(Collected data)

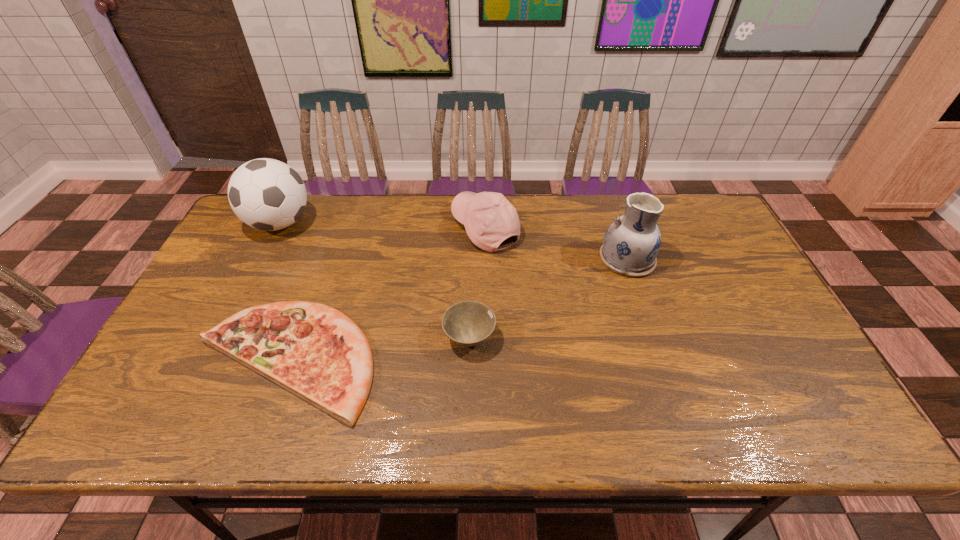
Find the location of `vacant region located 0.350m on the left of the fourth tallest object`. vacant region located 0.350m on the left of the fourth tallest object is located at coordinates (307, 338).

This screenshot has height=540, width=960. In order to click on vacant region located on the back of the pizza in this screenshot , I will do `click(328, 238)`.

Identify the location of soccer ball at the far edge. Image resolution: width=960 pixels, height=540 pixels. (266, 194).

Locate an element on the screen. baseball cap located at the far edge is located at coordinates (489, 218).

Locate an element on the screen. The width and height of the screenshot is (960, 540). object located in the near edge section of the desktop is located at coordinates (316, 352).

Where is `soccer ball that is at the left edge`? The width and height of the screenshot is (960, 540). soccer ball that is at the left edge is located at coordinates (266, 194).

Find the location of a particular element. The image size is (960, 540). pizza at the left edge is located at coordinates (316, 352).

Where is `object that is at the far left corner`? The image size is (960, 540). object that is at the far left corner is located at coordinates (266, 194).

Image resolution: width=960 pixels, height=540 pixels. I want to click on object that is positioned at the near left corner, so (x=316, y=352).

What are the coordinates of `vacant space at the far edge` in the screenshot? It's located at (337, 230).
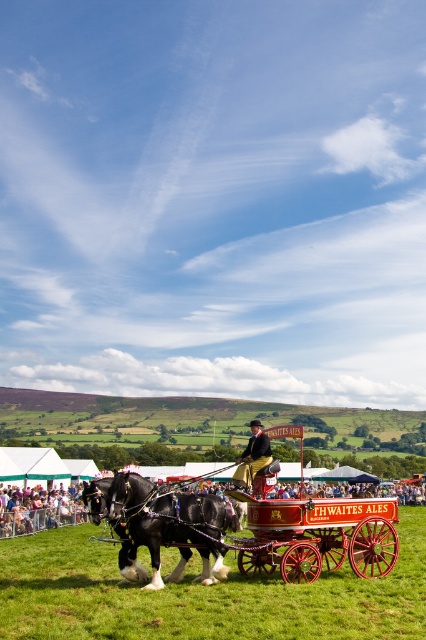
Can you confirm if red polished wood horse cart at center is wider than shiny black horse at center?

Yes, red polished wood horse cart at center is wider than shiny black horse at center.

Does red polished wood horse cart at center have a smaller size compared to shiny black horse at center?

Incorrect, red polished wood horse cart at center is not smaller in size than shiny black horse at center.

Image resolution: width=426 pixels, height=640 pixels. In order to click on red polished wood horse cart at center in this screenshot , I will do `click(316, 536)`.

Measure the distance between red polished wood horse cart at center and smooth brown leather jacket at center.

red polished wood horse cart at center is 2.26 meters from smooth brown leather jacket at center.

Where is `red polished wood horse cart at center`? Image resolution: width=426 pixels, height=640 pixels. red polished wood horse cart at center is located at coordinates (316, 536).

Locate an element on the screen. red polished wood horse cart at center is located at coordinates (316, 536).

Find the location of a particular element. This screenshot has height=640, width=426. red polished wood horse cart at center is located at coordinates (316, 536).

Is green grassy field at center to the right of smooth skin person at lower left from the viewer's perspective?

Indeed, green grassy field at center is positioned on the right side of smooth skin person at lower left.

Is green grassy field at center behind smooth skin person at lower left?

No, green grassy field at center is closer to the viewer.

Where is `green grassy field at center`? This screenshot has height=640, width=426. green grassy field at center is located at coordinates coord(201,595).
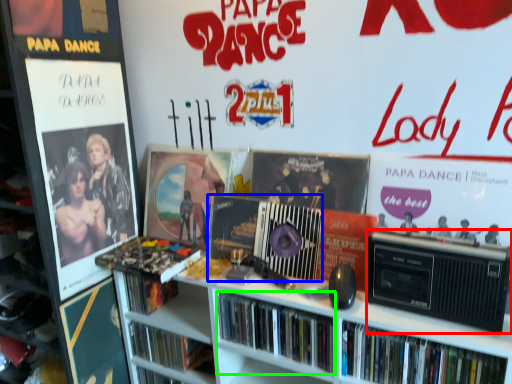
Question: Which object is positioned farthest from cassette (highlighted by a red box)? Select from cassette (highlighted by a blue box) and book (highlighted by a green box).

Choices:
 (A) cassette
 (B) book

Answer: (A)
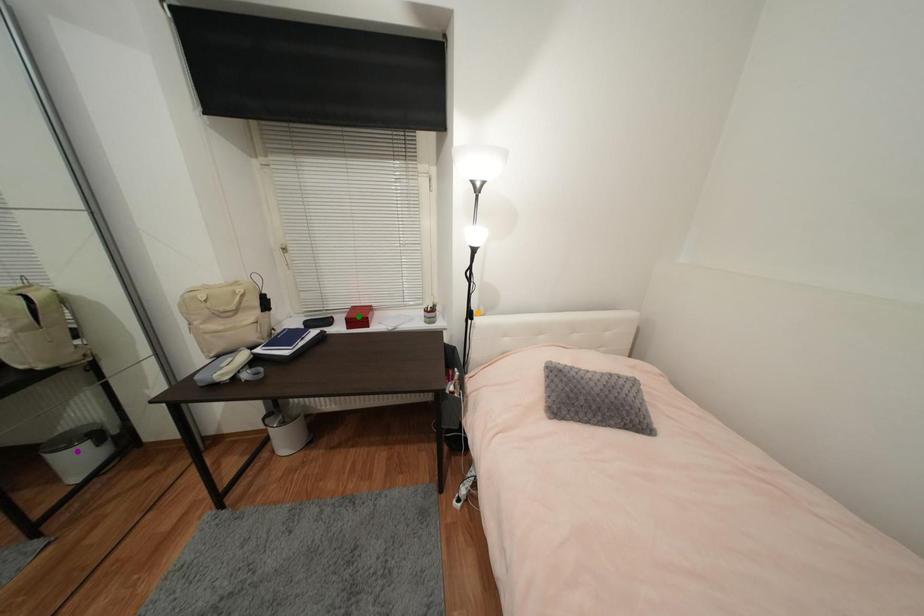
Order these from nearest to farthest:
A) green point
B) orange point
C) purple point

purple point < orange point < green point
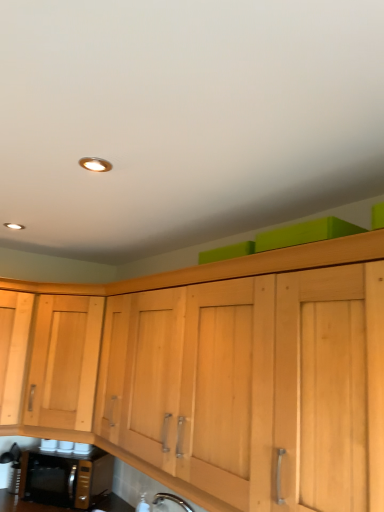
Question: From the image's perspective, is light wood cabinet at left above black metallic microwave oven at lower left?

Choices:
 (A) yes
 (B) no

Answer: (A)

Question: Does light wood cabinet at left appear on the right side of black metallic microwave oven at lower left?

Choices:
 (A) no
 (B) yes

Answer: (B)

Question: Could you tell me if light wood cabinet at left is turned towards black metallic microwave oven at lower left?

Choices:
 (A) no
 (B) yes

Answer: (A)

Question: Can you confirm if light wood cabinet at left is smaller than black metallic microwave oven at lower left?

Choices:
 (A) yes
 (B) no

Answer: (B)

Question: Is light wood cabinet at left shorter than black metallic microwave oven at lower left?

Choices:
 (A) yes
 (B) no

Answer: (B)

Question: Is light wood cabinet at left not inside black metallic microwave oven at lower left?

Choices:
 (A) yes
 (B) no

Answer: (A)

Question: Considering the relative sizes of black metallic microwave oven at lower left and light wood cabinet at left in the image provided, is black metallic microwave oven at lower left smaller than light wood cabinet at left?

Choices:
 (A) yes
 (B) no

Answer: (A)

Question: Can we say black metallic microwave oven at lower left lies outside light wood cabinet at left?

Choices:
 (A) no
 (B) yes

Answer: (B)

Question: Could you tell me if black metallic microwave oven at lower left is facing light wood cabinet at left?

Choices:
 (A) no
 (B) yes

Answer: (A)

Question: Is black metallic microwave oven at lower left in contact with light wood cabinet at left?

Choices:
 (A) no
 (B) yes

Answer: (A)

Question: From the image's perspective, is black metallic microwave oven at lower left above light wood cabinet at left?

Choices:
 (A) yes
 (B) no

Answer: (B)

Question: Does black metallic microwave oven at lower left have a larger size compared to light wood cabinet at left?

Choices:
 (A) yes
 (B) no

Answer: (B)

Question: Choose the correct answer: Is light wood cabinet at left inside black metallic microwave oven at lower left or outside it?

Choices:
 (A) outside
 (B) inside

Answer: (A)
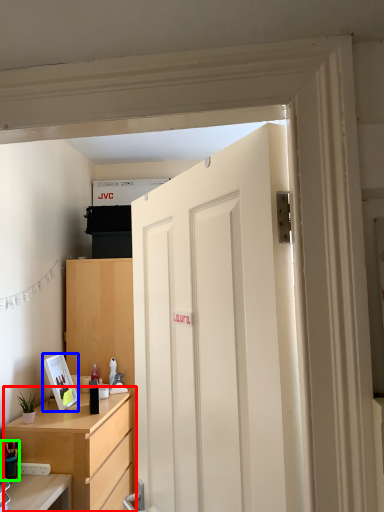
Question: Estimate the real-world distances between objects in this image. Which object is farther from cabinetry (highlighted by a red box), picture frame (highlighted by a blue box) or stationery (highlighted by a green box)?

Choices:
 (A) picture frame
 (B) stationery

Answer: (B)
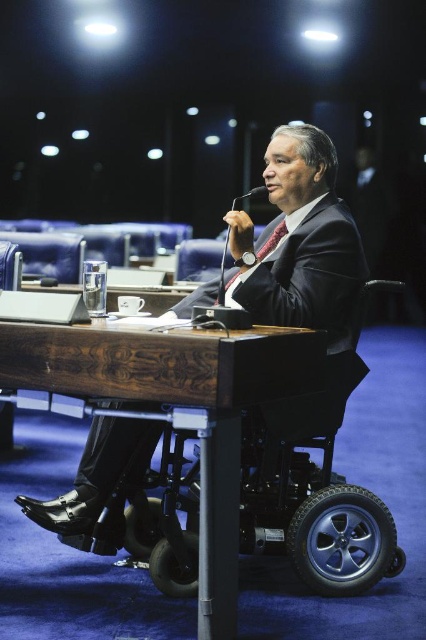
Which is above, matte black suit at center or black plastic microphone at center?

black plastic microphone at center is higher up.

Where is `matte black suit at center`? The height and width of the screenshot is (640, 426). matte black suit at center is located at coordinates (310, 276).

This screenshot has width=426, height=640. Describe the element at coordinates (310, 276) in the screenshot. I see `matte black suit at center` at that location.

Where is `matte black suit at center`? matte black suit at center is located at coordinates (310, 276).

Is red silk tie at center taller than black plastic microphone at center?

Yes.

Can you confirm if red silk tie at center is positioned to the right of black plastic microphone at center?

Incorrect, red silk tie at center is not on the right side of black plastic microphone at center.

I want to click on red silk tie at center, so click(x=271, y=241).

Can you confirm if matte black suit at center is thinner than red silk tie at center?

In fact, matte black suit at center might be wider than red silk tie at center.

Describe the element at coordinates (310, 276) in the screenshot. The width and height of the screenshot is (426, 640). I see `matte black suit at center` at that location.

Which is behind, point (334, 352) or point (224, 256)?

## Work to be completed
Edit all of the material above so that every "horse cart" becomes "wagon", leaving everything else unchanged. Omit the pictures from your answer.

## Answer below
Find the location of `vacant region located 0.350m on the left of the fourth tallest object`. vacant region located 0.350m on the left of the fourth tallest object is located at coordinates (307, 338).

This screenshot has height=540, width=960. In order to click on vacant region located on the back of the pizza in this screenshot , I will do `click(328, 238)`.

Identify the location of soccer ball at the far edge. Image resolution: width=960 pixels, height=540 pixels. (266, 194).

Locate an element on the screen. baseball cap located at the far edge is located at coordinates (489, 218).

Locate an element on the screen. The width and height of the screenshot is (960, 540). object located in the near edge section of the desktop is located at coordinates (316, 352).

Where is `soccer ball that is at the left edge`? The width and height of the screenshot is (960, 540). soccer ball that is at the left edge is located at coordinates (266, 194).

Find the location of a particular element. The image size is (960, 540). pizza at the left edge is located at coordinates (316, 352).

Where is `object that is at the far left corner`? The image size is (960, 540). object that is at the far left corner is located at coordinates (266, 194).

Image resolution: width=960 pixels, height=540 pixels. I want to click on object that is positioned at the near left corner, so (x=316, y=352).

What are the coordinates of `vacant space at the far edge` in the screenshot? It's located at (337, 230).
Can you confirm if red polished wood wagon at center is wider than shiny black horse at center?

Yes, red polished wood wagon at center is wider than shiny black horse at center.

Does red polished wood wagon at center have a smaller size compared to shiny black horse at center?

Incorrect, red polished wood wagon at center is not smaller in size than shiny black horse at center.

Image resolution: width=426 pixels, height=640 pixels. In order to click on red polished wood wagon at center in this screenshot , I will do `click(316, 536)`.

Measure the distance between red polished wood wagon at center and smooth brown leather jacket at center.

red polished wood wagon at center is 2.26 meters from smooth brown leather jacket at center.

Where is `red polished wood wagon at center`? Image resolution: width=426 pixels, height=640 pixels. red polished wood wagon at center is located at coordinates (316, 536).

Locate an element on the screen. red polished wood wagon at center is located at coordinates (316, 536).

Find the location of a particular element. This screenshot has height=640, width=426. red polished wood wagon at center is located at coordinates (316, 536).

Is green grassy field at center to the right of smooth skin person at lower left from the viewer's perspective?

Indeed, green grassy field at center is positioned on the right side of smooth skin person at lower left.

Is green grassy field at center behind smooth skin person at lower left?

No, green grassy field at center is closer to the viewer.

Where is `green grassy field at center`? This screenshot has height=640, width=426. green grassy field at center is located at coordinates coord(201,595).
Question: Which object is positioned farthest from cassette (highlighted by a red box)? Select from cassette (highlighted by a blue box) and book (highlighted by a green box).

Choices:
 (A) cassette
 (B) book

Answer: (A)
Order these from nearest to farthest:
A) green point
B) orange point
C) purple point

purple point < orange point < green point
Question: From the image's perspective, is light wood cabinet at left above black metallic microwave oven at lower left?

Choices:
 (A) yes
 (B) no

Answer: (A)

Question: Does light wood cabinet at left appear on the right side of black metallic microwave oven at lower left?

Choices:
 (A) no
 (B) yes

Answer: (B)

Question: Could you tell me if light wood cabinet at left is turned towards black metallic microwave oven at lower left?

Choices:
 (A) no
 (B) yes

Answer: (A)

Question: Can you confirm if light wood cabinet at left is smaller than black metallic microwave oven at lower left?

Choices:
 (A) yes
 (B) no

Answer: (B)

Question: Is light wood cabinet at left shorter than black metallic microwave oven at lower left?

Choices:
 (A) yes
 (B) no

Answer: (B)

Question: Is light wood cabinet at left not inside black metallic microwave oven at lower left?

Choices:
 (A) yes
 (B) no

Answer: (A)

Question: Considering the relative sizes of black metallic microwave oven at lower left and light wood cabinet at left in the image provided, is black metallic microwave oven at lower left smaller than light wood cabinet at left?

Choices:
 (A) yes
 (B) no

Answer: (A)

Question: Can we say black metallic microwave oven at lower left lies outside light wood cabinet at left?

Choices:
 (A) no
 (B) yes

Answer: (B)

Question: Could you tell me if black metallic microwave oven at lower left is facing light wood cabinet at left?

Choices:
 (A) no
 (B) yes

Answer: (A)

Question: Is black metallic microwave oven at lower left in contact with light wood cabinet at left?

Choices:
 (A) no
 (B) yes

Answer: (A)

Question: From the image's perspective, is black metallic microwave oven at lower left above light wood cabinet at left?

Choices:
 (A) yes
 (B) no

Answer: (B)

Question: Does black metallic microwave oven at lower left have a larger size compared to light wood cabinet at left?

Choices:
 (A) yes
 (B) no

Answer: (B)

Question: Choose the correct answer: Is light wood cabinet at left inside black metallic microwave oven at lower left or outside it?

Choices:
 (A) outside
 (B) inside

Answer: (A)
Question: Estimate the real-world distances between objects in this image. Which object is farther from cabinetry (highlighted by a red box), picture frame (highlighted by a blue box) or stationery (highlighted by a green box)?

Choices:
 (A) picture frame
 (B) stationery

Answer: (B)
Which is above, matte black suit at center or black plastic microphone at center?

black plastic microphone at center is higher up.

Where is `matte black suit at center`? The height and width of the screenshot is (640, 426). matte black suit at center is located at coordinates (310, 276).

This screenshot has width=426, height=640. Describe the element at coordinates (310, 276) in the screenshot. I see `matte black suit at center` at that location.

Where is `matte black suit at center`? matte black suit at center is located at coordinates (310, 276).

Is red silk tie at center taller than black plastic microphone at center?

Yes.

Can you confirm if red silk tie at center is positioned to the right of black plastic microphone at center?

Incorrect, red silk tie at center is not on the right side of black plastic microphone at center.

I want to click on red silk tie at center, so click(x=271, y=241).

Can you confirm if matte black suit at center is thinner than red silk tie at center?

In fact, matte black suit at center might be wider than red silk tie at center.

Describe the element at coordinates (310, 276) in the screenshot. The width and height of the screenshot is (426, 640). I see `matte black suit at center` at that location.

Which is behind, point (334, 352) or point (224, 256)?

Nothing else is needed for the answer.